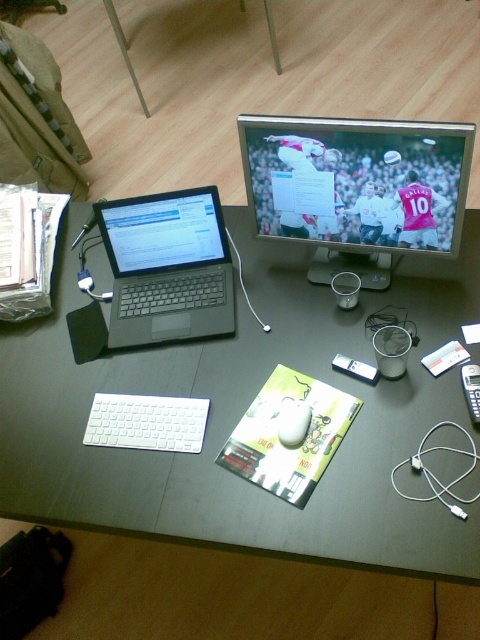
Is point (428, 124) behind point (158, 260)?

No, (428, 124) is closer to viewer.

Between matte black monitor at center and sleek black laptop at left, which one appears on the left side from the viewer's perspective?

From the viewer's perspective, sleek black laptop at left appears more on the left side.

At what (x,y) coordinates should I click in order to perform the action: click on matte black monitor at center. Please return your answer as a coordinate pair (x, y). The image size is (480, 640). Looking at the image, I should click on (357, 188).

How distant is dark wood table at center from sleek black laptop at left?

dark wood table at center and sleek black laptop at left are 7.66 inches apart from each other.

Which is below, dark wood table at center or sleek black laptop at left?

dark wood table at center

Is point (423, 314) less distant than point (151, 228)?

That is True.

Locate an element on the screen. The width and height of the screenshot is (480, 640). dark wood table at center is located at coordinates (241, 413).

Is matte black monitor at center below white matte mouse at center?

Actually, matte black monitor at center is above white matte mouse at center.

Is matte black monitor at center to the right of white matte mouse at center from the viewer's perspective?

Yes, matte black monitor at center is to the right of white matte mouse at center.

Is point (316, 141) closer to viewer compared to point (301, 403)?

Yes, point (316, 141) is in front of point (301, 403).

Locate an element on the screen. This screenshot has width=480, height=640. matte black monitor at center is located at coordinates [357, 188].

═══

**What is expected:** Copy out all of the data above word for word, omitting the picture.

**Answer space:**
Is point (428, 124) behind point (158, 260)?

No, (428, 124) is closer to viewer.

Between matte black monitor at center and sleek black laptop at left, which one appears on the left side from the viewer's perspective?

From the viewer's perspective, sleek black laptop at left appears more on the left side.

At what (x,y) coordinates should I click in order to perform the action: click on matte black monitor at center. Please return your answer as a coordinate pair (x, y). The image size is (480, 640). Looking at the image, I should click on (357, 188).

How distant is dark wood table at center from sleek black laptop at left?

dark wood table at center and sleek black laptop at left are 7.66 inches apart from each other.

Which is below, dark wood table at center or sleek black laptop at left?

dark wood table at center

Is point (423, 314) less distant than point (151, 228)?

That is True.

Locate an element on the screen. The width and height of the screenshot is (480, 640). dark wood table at center is located at coordinates (241, 413).

Is matte black monitor at center below white matte mouse at center?

Actually, matte black monitor at center is above white matte mouse at center.

Is matte black monitor at center to the right of white matte mouse at center from the viewer's perspective?

Yes, matte black monitor at center is to the right of white matte mouse at center.

Is point (316, 141) closer to viewer compared to point (301, 403)?

Yes, point (316, 141) is in front of point (301, 403).

Locate an element on the screen. This screenshot has width=480, height=640. matte black monitor at center is located at coordinates [357, 188].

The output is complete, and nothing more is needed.